- [Written task] Rewrite the entries below as a Markdown table with the columns "Row" and "Text". Number each line in "Row", put the line itself in "Text", and leave out blank lines.
+++
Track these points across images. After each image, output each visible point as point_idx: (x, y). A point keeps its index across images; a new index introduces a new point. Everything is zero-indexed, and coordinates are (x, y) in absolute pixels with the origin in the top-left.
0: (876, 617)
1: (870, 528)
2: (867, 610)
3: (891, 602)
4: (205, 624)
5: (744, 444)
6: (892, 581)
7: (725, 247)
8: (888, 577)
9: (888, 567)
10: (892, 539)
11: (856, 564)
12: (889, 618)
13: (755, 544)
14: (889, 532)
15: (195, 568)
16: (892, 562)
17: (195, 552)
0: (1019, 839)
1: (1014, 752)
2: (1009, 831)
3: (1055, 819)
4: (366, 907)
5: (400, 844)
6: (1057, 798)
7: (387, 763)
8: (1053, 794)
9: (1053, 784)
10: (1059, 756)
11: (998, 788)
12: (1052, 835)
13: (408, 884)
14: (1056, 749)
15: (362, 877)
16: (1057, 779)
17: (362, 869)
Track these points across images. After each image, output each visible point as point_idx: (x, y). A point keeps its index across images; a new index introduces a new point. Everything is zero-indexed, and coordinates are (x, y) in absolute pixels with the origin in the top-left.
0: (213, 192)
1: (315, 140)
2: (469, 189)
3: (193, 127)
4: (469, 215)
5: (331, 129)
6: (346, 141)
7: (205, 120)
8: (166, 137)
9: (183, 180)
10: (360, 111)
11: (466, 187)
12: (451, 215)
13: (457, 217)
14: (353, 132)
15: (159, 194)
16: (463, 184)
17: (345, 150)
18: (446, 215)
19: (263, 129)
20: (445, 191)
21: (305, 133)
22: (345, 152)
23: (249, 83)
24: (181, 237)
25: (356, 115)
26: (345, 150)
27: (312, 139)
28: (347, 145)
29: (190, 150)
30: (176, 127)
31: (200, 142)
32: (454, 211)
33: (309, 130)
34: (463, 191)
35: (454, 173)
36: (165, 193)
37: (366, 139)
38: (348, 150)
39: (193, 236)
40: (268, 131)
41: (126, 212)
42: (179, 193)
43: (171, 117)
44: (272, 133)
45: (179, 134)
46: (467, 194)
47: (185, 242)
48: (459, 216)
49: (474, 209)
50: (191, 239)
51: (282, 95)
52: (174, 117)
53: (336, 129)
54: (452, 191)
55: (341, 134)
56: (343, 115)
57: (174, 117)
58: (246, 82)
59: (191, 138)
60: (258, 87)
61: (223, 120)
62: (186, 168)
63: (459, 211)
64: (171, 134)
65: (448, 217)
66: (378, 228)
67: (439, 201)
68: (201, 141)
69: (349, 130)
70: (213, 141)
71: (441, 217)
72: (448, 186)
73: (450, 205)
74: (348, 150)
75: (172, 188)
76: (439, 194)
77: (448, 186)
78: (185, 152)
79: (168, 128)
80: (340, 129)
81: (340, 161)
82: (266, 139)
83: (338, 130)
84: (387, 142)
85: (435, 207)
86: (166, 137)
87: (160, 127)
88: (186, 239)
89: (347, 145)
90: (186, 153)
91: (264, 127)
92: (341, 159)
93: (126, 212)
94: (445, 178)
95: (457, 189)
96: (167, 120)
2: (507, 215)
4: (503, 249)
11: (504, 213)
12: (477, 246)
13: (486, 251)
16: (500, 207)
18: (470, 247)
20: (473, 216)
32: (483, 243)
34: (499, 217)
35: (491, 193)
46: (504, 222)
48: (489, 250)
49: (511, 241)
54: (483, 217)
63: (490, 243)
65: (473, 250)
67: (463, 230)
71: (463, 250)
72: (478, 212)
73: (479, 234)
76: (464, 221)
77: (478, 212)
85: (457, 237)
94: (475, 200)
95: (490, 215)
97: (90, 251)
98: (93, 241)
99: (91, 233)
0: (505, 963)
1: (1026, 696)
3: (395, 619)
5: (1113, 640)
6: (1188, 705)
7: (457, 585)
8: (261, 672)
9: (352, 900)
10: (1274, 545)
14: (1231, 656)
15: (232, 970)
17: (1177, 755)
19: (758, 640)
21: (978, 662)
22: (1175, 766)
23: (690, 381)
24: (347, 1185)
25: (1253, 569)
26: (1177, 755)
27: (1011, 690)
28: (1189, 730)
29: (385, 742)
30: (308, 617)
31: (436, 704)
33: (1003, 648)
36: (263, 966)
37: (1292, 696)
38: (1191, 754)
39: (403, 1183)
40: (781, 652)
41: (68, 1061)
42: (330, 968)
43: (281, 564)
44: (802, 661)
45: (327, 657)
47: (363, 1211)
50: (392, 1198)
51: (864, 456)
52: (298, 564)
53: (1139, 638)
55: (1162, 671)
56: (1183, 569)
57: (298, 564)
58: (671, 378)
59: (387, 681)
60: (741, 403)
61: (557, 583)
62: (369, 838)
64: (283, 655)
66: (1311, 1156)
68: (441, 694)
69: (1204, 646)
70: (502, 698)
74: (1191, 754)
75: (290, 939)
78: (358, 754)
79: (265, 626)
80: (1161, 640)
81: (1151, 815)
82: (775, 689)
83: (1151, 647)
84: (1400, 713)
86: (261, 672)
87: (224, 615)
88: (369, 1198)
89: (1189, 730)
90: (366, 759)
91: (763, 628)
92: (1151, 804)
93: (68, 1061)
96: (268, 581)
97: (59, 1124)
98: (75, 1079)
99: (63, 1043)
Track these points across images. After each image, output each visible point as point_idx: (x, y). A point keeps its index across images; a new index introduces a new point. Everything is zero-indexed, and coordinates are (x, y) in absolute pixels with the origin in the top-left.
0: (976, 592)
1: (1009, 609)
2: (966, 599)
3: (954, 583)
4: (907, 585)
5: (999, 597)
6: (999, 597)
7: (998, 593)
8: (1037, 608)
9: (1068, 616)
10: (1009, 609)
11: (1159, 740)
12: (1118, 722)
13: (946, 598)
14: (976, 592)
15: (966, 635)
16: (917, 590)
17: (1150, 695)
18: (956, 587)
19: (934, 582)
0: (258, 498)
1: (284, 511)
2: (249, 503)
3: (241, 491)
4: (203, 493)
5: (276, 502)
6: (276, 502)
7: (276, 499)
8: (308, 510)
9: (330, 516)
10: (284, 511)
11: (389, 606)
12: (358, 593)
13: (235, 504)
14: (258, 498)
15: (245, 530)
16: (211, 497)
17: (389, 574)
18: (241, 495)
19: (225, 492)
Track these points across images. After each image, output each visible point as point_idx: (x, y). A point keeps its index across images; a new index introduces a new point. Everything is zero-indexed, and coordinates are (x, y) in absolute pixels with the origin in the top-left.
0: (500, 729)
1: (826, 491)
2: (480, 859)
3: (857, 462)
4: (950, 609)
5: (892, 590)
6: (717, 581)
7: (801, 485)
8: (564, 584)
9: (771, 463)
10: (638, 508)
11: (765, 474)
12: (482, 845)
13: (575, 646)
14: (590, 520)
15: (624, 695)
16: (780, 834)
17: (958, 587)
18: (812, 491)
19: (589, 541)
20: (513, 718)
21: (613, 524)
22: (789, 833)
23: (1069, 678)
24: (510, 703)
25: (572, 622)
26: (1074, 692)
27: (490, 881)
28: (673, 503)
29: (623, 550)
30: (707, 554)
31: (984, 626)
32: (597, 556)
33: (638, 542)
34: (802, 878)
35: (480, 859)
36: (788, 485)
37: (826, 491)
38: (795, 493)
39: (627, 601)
+++
- [Full answer]
| Row | Text |
|---|---|
| 1 | Track these points across images. After each image, output each visible point as point_idx: (x, y). A point keeps its index across images; a new index introduces a new point. Everything is zero-indexed, and coordinates are (x, y) in absolute pixels with the origin in the top-left. |
| 2 | 0: (876, 617) |
| 3 | 1: (870, 528) |
| 4 | 2: (867, 610) |
| 5 | 3: (891, 602) |
| 6 | 4: (205, 624) |
| 7 | 5: (744, 444) |
| 8 | 6: (892, 581) |
| 9 | 7: (725, 247) |
| 10 | 8: (888, 577) |
| 11 | 9: (888, 567) |
| 12 | 10: (892, 539) |
| 13 | 11: (856, 564) |
| 14 | 12: (889, 618) |
| 15 | 13: (755, 544) |
| 16 | 14: (889, 532) |
| 17 | 15: (195, 568) |
| 18 | 16: (892, 562) |
| 19 | 17: (195, 552) |
| 20 | 0: (1019, 839) |
| 21 | 1: (1014, 752) |
| 22 | 2: (1009, 831) |
| 23 | 3: (1055, 819) |
| 24 | 4: (366, 907) |
| 25 | 5: (400, 844) |
| 26 | 6: (1057, 798) |
| 27 | 7: (387, 763) |
| 28 | 8: (1053, 794) |
| 29 | 9: (1053, 784) |
| 30 | 10: (1059, 756) |
| 31 | 11: (998, 788) |
| 32 | 12: (1052, 835) |
| 33 | 13: (408, 884) |
| 34 | 14: (1056, 749) |
| 35 | 15: (362, 877) |
| 36 | 16: (1057, 779) |
| 37 | 17: (362, 869) |
| 38 | Track these points across images. After each image, output each visible point as point_idx: (x, y). A point keeps its index across images; a new index introduces a new point. Everything is zero-indexed, and coordinates are (x, y) in absolute pixels with the origin in the top-left. |
| 39 | 0: (213, 192) |
| 40 | 1: (315, 140) |
| 41 | 2: (469, 189) |
| 42 | 3: (193, 127) |
| 43 | 4: (469, 215) |
| 44 | 5: (331, 129) |
| 45 | 6: (346, 141) |
| 46 | 7: (205, 120) |
| 47 | 8: (166, 137) |
| 48 | 9: (183, 180) |
| 49 | 10: (360, 111) |
| 50 | 11: (466, 187) |
| 51 | 12: (451, 215) |
| 52 | 13: (457, 217) |
| 53 | 14: (353, 132) |
| 54 | 15: (159, 194) |
| 55 | 16: (463, 184) |
| 56 | 17: (345, 150) |
| 57 | 18: (446, 215) |
| 58 | 19: (263, 129) |
| 59 | 20: (445, 191) |
| 60 | 21: (305, 133) |
| 61 | 22: (345, 152) |
| 62 | 23: (249, 83) |
| 63 | 24: (181, 237) |
| 64 | 25: (356, 115) |
| 65 | 26: (345, 150) |
| 66 | 27: (312, 139) |
| 67 | 28: (347, 145) |
| 68 | 29: (190, 150) |
| 69 | 30: (176, 127) |
| 70 | 31: (200, 142) |
| 71 | 32: (454, 211) |
| 72 | 33: (309, 130) |
| 73 | 34: (463, 191) |
| 74 | 35: (454, 173) |
| 75 | 36: (165, 193) |
| 76 | 37: (366, 139) |
| 77 | 38: (348, 150) |
| 78 | 39: (193, 236) |
| 79 | 40: (268, 131) |
| 80 | 41: (126, 212) |
| 81 | 42: (179, 193) |
| 82 | 43: (171, 117) |
| 83 | 44: (272, 133) |
| 84 | 45: (179, 134) |
| 85 | 46: (467, 194) |
| 86 | 47: (185, 242) |
| 87 | 48: (459, 216) |
| 88 | 49: (474, 209) |
| 89 | 50: (191, 239) |
| 90 | 51: (282, 95) |
| 91 | 52: (174, 117) |
| 92 | 53: (336, 129) |
| 93 | 54: (452, 191) |
| 94 | 55: (341, 134) |
| 95 | 56: (343, 115) |
| 96 | 57: (174, 117) |
| 97 | 58: (246, 82) |
| 98 | 59: (191, 138) |
| 99 | 60: (258, 87) |
| 100 | 61: (223, 120) |
| 101 | 62: (186, 168) |
| 102 | 63: (459, 211) |
| 103 | 64: (171, 134) |
| 104 | 65: (448, 217) |
| 105 | 66: (378, 228) |
| 106 | 67: (439, 201) |
| 107 | 68: (201, 141) |
| 108 | 69: (349, 130) |
| 109 | 70: (213, 141) |
| 110 | 71: (441, 217) |
| 111 | 72: (448, 186) |
| 112 | 73: (450, 205) |
| 113 | 74: (348, 150) |
| 114 | 75: (172, 188) |
| 115 | 76: (439, 194) |
| 116 | 77: (448, 186) |
| 117 | 78: (185, 152) |
| 118 | 79: (168, 128) |
| 119 | 80: (340, 129) |
| 120 | 81: (340, 161) |
| 121 | 82: (266, 139) |
| 122 | 83: (338, 130) |
| 123 | 84: (387, 142) |
| 124 | 85: (435, 207) |
| 125 | 86: (166, 137) |
| 126 | 87: (160, 127) |
| 127 | 88: (186, 239) |
| 128 | 89: (347, 145) |
| 129 | 90: (186, 153) |
| 130 | 91: (264, 127) |
| 131 | 92: (341, 159) |
| 132 | 93: (126, 212) |
| 133 | 94: (445, 178) |
| 134 | 95: (457, 189) |
| 135 | 96: (167, 120) |
| 136 | 2: (507, 215) |
| 137 | 4: (503, 249) |
| 138 | 11: (504, 213) |
| 139 | 12: (477, 246) |
| 140 | 13: (486, 251) |
| 141 | 16: (500, 207) |
| 142 | 18: (470, 247) |
| 143 | 20: (473, 216) |
| 144 | 32: (483, 243) |
| 145 | 34: (499, 217) |
| 146 | 35: (491, 193) |
| 147 | 46: (504, 222) |
| 148 | 48: (489, 250) |
| 149 | 49: (511, 241) |
| 150 | 54: (483, 217) |
| 151 | 63: (490, 243) |
| 152 | 65: (473, 250) |
| 153 | 67: (463, 230) |
| 154 | 71: (463, 250) |
| 155 | 72: (478, 212) |
| 156 | 73: (479, 234) |
| 157 | 76: (464, 221) |
| 158 | 77: (478, 212) |
| 159 | 85: (457, 237) |
| 160 | 94: (475, 200) |
| 161 | 95: (490, 215) |
| 162 | 97: (90, 251) |
| 163 | 98: (93, 241) |
| 164 | 99: (91, 233) |
| 165 | 0: (505, 963) |
| 166 | 1: (1026, 696) |
| 167 | 3: (395, 619) |
| 168 | 5: (1113, 640) |
| 169 | 6: (1188, 705) |
| 170 | 7: (457, 585) |
| 171 | 8: (261, 672) |
| 172 | 9: (352, 900) |
| 173 | 10: (1274, 545) |
| 174 | 14: (1231, 656) |
| 175 | 15: (232, 970) |
| 176 | 17: (1177, 755) |
| 177 | 19: (758, 640) |
| 178 | 21: (978, 662) |
| 179 | 22: (1175, 766) |
| 180 | 23: (690, 381) |
| 181 | 24: (347, 1185) |
| 182 | 25: (1253, 569) |
| 183 | 26: (1177, 755) |
| 184 | 27: (1011, 690) |
| 185 | 28: (1189, 730) |
| 186 | 29: (385, 742) |
| 187 | 30: (308, 617) |
| 188 | 31: (436, 704) |
| 189 | 33: (1003, 648) |
| 190 | 36: (263, 966) |
| 191 | 37: (1292, 696) |
| 192 | 38: (1191, 754) |
| 193 | 39: (403, 1183) |
| 194 | 40: (781, 652) |
| 195 | 41: (68, 1061) |
| 196 | 42: (330, 968) |
| 197 | 43: (281, 564) |
| 198 | 44: (802, 661) |
| 199 | 45: (327, 657) |
| 200 | 47: (363, 1211) |
| 201 | 50: (392, 1198) |
| 202 | 51: (864, 456) |
| 203 | 52: (298, 564) |
| 204 | 53: (1139, 638) |
| 205 | 55: (1162, 671) |
| 206 | 56: (1183, 569) |
| 207 | 57: (298, 564) |
| 208 | 58: (671, 378) |
| 209 | 59: (387, 681) |
| 210 | 60: (741, 403) |
| 211 | 61: (557, 583) |
| 212 | 62: (369, 838) |
| 213 | 64: (283, 655) |
| 214 | 66: (1311, 1156) |
| 215 | 68: (441, 694) |
| 216 | 69: (1204, 646) |
| 217 | 70: (502, 698) |
| 218 | 74: (1191, 754) |
| 219 | 75: (290, 939) |
| 220 | 78: (358, 754) |
| 221 | 79: (265, 626) |
| 222 | 80: (1161, 640) |
| 223 | 81: (1151, 815) |
| 224 | 82: (775, 689) |
| 225 | 83: (1151, 647) |
| 226 | 84: (1400, 713) |
| 227 | 86: (261, 672) |
| 228 | 87: (224, 615) |
| 229 | 88: (369, 1198) |
| 230 | 89: (1189, 730) |
| 231 | 90: (366, 759) |
| 232 | 91: (763, 628) |
| 233 | 92: (1151, 804) |
| 234 | 93: (68, 1061) |
| 235 | 96: (268, 581) |
| 236 | 97: (59, 1124) |
| 237 | 98: (75, 1079) |
| 238 | 99: (63, 1043) |
| 239 | Track these points across images. After each image, output each visible point as point_idx: (x, y). A point keeps its index across images; a new index introduces a new point. Everything is zero-indexed, and coordinates are (x, y) in absolute pixels with the origin in the top-left. |
| 240 | 0: (976, 592) |
| 241 | 1: (1009, 609) |
| 242 | 2: (966, 599) |
| 243 | 3: (954, 583) |
| 244 | 4: (907, 585) |
| 245 | 5: (999, 597) |
| 246 | 6: (999, 597) |
| 247 | 7: (998, 593) |
| 248 | 8: (1037, 608) |
| 249 | 9: (1068, 616) |
| 250 | 10: (1009, 609) |
| 251 | 11: (1159, 740) |
| 252 | 12: (1118, 722) |
| 253 | 13: (946, 598) |
| 254 | 14: (976, 592) |
| 255 | 15: (966, 635) |
| 256 | 16: (917, 590) |
| 257 | 17: (1150, 695) |
| 258 | 18: (956, 587) |
| 259 | 19: (934, 582) |
| 260 | 0: (258, 498) |
| 261 | 1: (284, 511) |
| 262 | 2: (249, 503) |
| 263 | 3: (241, 491) |
| 264 | 4: (203, 493) |
| 265 | 5: (276, 502) |
| 266 | 6: (276, 502) |
| 267 | 7: (276, 499) |
| 268 | 8: (308, 510) |
| 269 | 9: (330, 516) |
| 270 | 10: (284, 511) |
| 271 | 11: (389, 606) |
| 272 | 12: (358, 593) |
| 273 | 13: (235, 504) |
| 274 | 14: (258, 498) |
| 275 | 15: (245, 530) |
| 276 | 16: (211, 497) |
| 277 | 17: (389, 574) |
| 278 | 18: (241, 495) |
| 279 | 19: (225, 492) |
| 280 | Track these points across images. After each image, output each visible point as point_idx: (x, y). A point keeps its index across images; a new index introduces a new point. Everything is zero-indexed, and coordinates are (x, y) in absolute pixels with the origin in the top-left. |
| 281 | 0: (500, 729) |
| 282 | 1: (826, 491) |
| 283 | 2: (480, 859) |
| 284 | 3: (857, 462) |
| 285 | 4: (950, 609) |
| 286 | 5: (892, 590) |
| 287 | 6: (717, 581) |
| 288 | 7: (801, 485) |
| 289 | 8: (564, 584) |
| 290 | 9: (771, 463) |
| 291 | 10: (638, 508) |
| 292 | 11: (765, 474) |
| 293 | 12: (482, 845) |
| 294 | 13: (575, 646) |
| 295 | 14: (590, 520) |
| 296 | 15: (624, 695) |
| 297 | 16: (780, 834) |
| 298 | 17: (958, 587) |
| 299 | 18: (812, 491) |
| 300 | 19: (589, 541) |
| 301 | 20: (513, 718) |
| 302 | 21: (613, 524) |
| 303 | 22: (789, 833) |
| 304 | 23: (1069, 678) |
| 305 | 24: (510, 703) |
| 306 | 25: (572, 622) |
| 307 | 26: (1074, 692) |
| 308 | 27: (490, 881) |
| 309 | 28: (673, 503) |
| 310 | 29: (623, 550) |
| 311 | 30: (707, 554) |
| 312 | 31: (984, 626) |
| 313 | 32: (597, 556) |
| 314 | 33: (638, 542) |
| 315 | 34: (802, 878) |
| 316 | 35: (480, 859) |
| 317 | 36: (788, 485) |
| 318 | 37: (826, 491) |
| 319 | 38: (795, 493) |
| 320 | 39: (627, 601) |